*** Data shown Section Begins ***
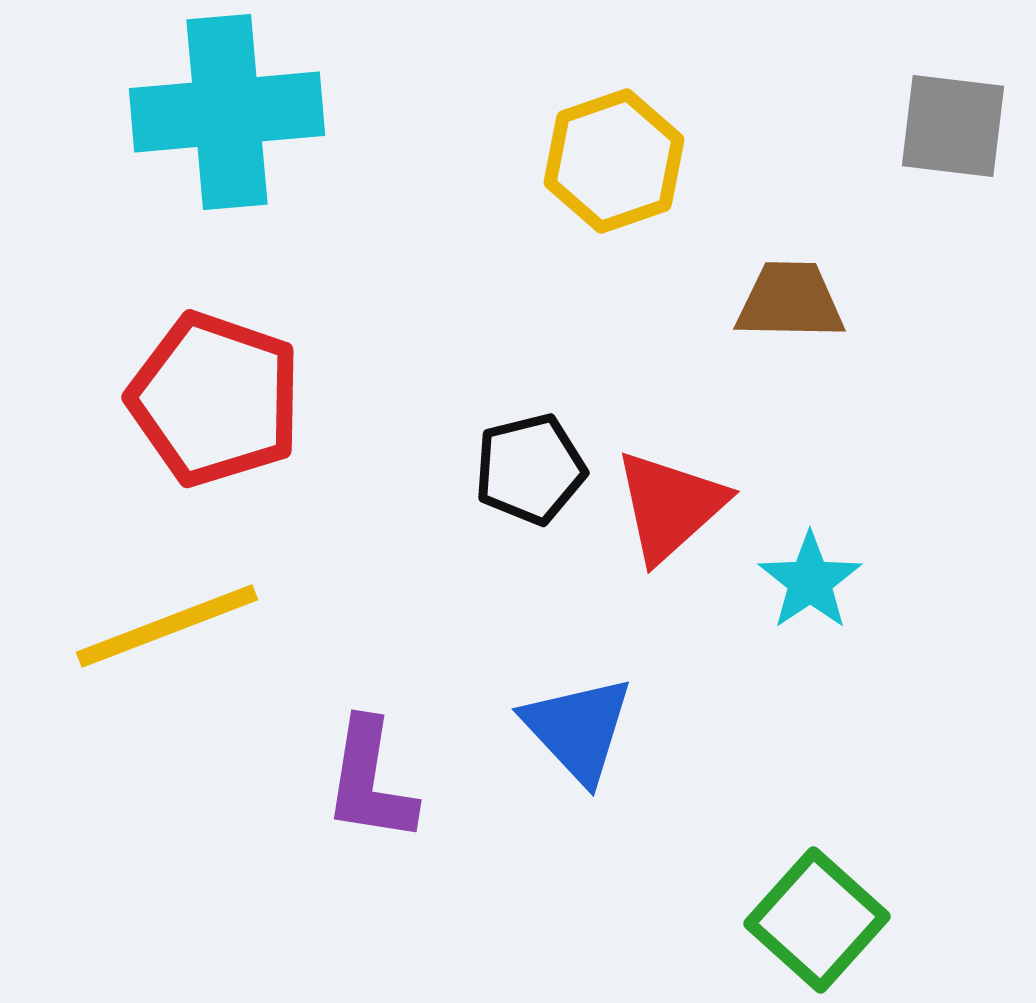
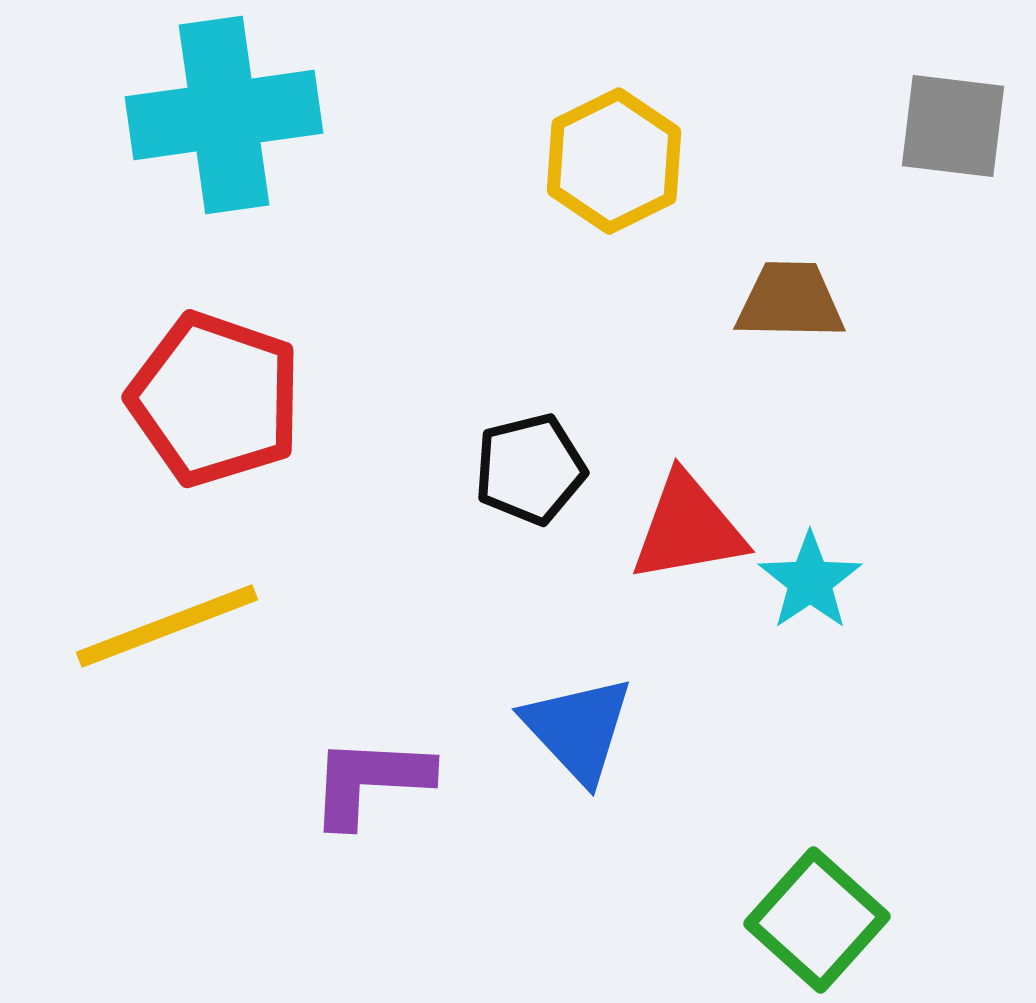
cyan cross: moved 3 px left, 3 px down; rotated 3 degrees counterclockwise
yellow hexagon: rotated 7 degrees counterclockwise
red triangle: moved 18 px right, 22 px down; rotated 32 degrees clockwise
purple L-shape: rotated 84 degrees clockwise
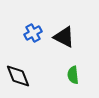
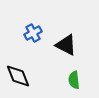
black triangle: moved 2 px right, 8 px down
green semicircle: moved 1 px right, 5 px down
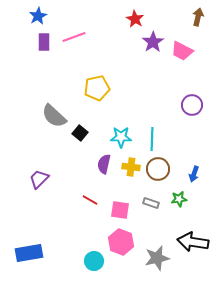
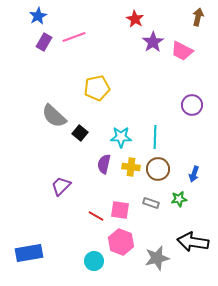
purple rectangle: rotated 30 degrees clockwise
cyan line: moved 3 px right, 2 px up
purple trapezoid: moved 22 px right, 7 px down
red line: moved 6 px right, 16 px down
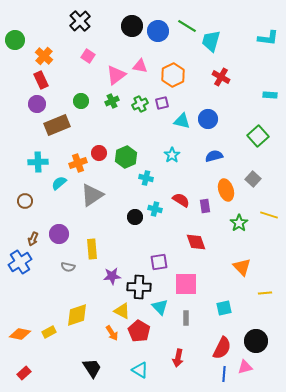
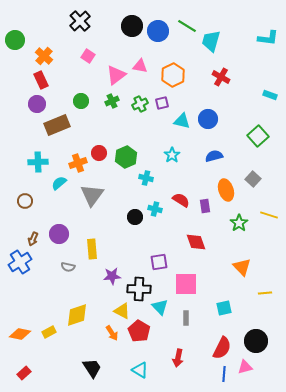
cyan rectangle at (270, 95): rotated 16 degrees clockwise
gray triangle at (92, 195): rotated 20 degrees counterclockwise
black cross at (139, 287): moved 2 px down
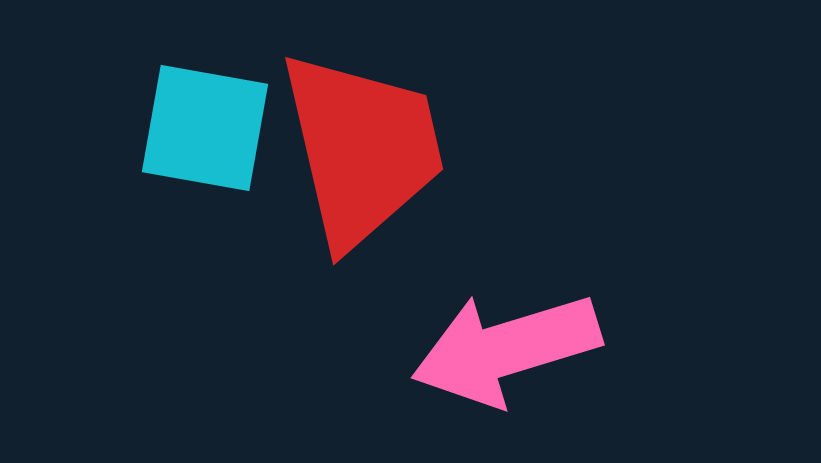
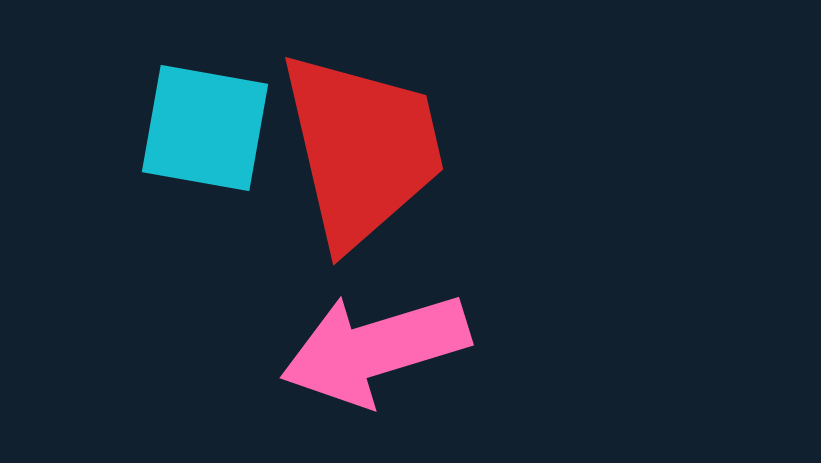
pink arrow: moved 131 px left
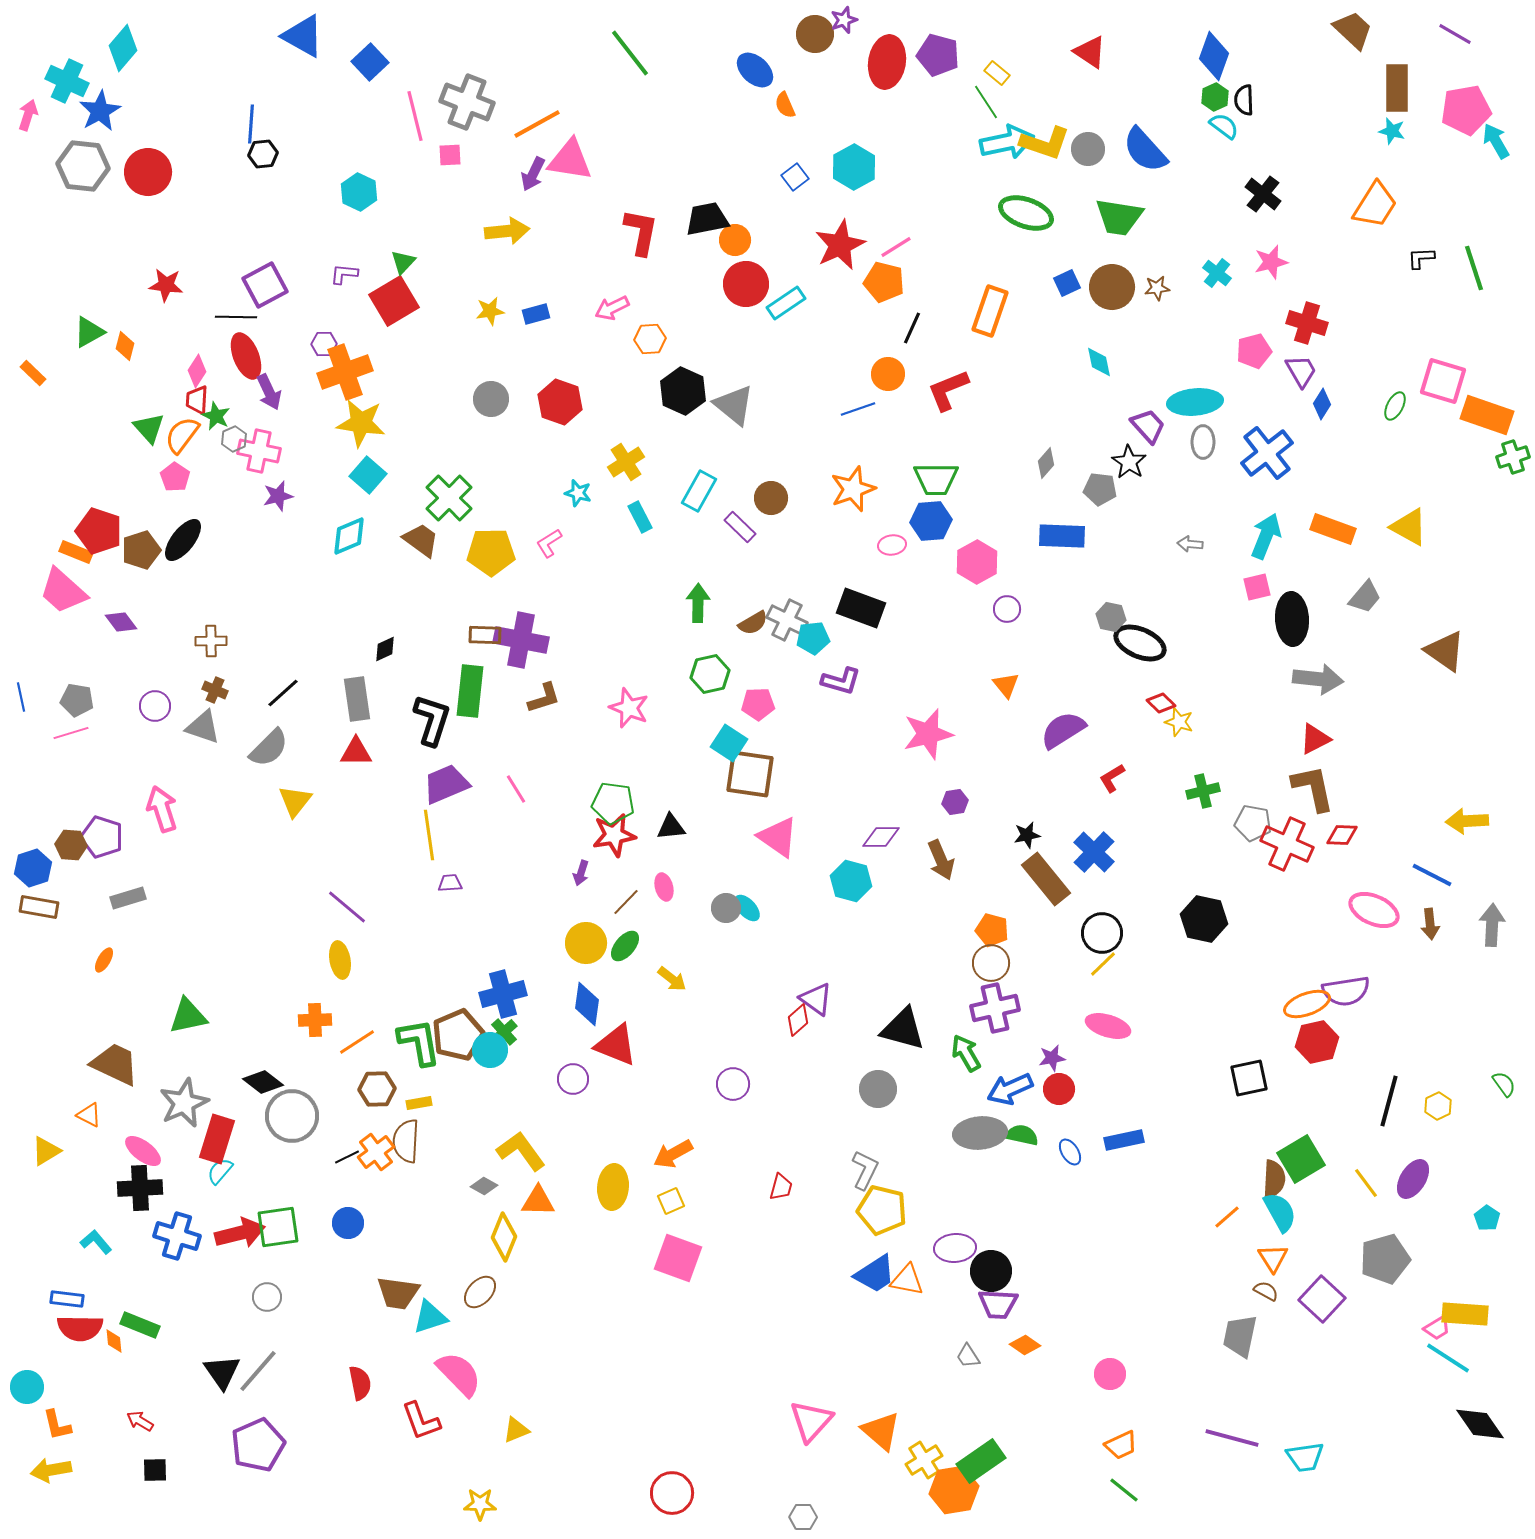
*** Data shown Section Ends ***
> _What the exercise asks_
Leave out the pictures and print every line of the data exactly.

> _Reply_
cyan cross: moved 3 px left, 3 px down; rotated 3 degrees counterclockwise
yellow hexagon: rotated 7 degrees counterclockwise
red triangle: moved 18 px right, 22 px down; rotated 32 degrees clockwise
purple L-shape: rotated 84 degrees clockwise
black triangle: moved 2 px right, 8 px down
green semicircle: moved 1 px right, 5 px down
purple rectangle: rotated 30 degrees clockwise
cyan line: moved 3 px right, 2 px up
purple trapezoid: moved 22 px right, 7 px down
red line: moved 6 px right, 16 px down
cyan rectangle at (270, 95): rotated 16 degrees clockwise
gray triangle at (92, 195): rotated 20 degrees counterclockwise
black cross at (139, 287): moved 2 px down
pink arrow: moved 131 px left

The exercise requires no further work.